* What this task involves: Isolate every line in the records below with "plus" in it.

*** Supplied information Section Begins ***

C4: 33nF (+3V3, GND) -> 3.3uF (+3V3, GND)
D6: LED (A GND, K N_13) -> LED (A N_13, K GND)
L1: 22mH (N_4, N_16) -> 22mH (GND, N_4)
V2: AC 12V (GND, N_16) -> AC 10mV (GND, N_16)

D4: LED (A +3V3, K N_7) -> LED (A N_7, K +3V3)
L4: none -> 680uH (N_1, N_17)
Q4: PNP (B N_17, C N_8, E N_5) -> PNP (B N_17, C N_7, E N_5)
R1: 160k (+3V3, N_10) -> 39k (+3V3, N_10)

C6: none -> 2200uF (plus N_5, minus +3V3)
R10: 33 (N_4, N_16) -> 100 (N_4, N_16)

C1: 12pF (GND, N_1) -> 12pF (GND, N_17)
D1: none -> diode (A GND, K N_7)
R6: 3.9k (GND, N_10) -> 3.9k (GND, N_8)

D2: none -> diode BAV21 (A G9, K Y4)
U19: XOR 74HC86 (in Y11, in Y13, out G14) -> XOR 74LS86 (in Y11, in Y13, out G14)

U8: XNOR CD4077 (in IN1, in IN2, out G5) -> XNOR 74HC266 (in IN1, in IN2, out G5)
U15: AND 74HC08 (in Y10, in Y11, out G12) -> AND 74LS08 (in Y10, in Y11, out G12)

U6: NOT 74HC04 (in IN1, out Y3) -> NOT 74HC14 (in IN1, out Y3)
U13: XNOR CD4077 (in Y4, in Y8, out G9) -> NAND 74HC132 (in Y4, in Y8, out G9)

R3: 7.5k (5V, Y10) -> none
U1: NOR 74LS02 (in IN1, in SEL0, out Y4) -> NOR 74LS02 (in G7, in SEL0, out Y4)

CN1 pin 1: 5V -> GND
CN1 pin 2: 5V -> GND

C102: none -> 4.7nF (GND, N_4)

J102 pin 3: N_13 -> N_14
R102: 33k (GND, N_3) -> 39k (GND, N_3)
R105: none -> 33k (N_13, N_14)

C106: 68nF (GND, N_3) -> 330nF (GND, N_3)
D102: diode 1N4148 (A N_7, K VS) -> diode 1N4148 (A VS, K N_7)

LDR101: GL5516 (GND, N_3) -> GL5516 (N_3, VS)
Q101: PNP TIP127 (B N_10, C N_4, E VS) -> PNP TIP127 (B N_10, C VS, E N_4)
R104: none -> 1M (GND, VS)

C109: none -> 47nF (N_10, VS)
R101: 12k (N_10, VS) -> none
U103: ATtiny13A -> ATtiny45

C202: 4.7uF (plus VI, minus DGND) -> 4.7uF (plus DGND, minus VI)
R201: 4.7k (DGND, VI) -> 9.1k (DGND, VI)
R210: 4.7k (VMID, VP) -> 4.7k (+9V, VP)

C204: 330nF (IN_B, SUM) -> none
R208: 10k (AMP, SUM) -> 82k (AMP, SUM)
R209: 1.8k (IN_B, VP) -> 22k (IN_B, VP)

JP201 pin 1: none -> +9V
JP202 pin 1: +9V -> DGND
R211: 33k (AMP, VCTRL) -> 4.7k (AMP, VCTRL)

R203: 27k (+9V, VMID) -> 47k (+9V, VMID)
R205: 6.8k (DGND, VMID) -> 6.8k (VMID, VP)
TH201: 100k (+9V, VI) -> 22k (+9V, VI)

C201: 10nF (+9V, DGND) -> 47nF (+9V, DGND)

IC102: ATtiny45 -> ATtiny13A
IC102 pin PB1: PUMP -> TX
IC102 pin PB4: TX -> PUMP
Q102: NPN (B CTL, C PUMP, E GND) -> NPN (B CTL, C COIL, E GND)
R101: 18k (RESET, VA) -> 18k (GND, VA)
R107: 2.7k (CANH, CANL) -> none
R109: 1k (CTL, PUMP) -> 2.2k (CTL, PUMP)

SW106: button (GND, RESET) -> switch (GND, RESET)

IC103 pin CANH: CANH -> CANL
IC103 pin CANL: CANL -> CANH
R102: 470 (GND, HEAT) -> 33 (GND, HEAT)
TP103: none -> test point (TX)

*** Supplied information Section Ends ***

* Task result:
C6: none -> 2200uF (plus N_5, minus +3V3)
C202: 4.7uF (plus VI, minus DGND) -> 4.7uF (plus DGND, minus VI)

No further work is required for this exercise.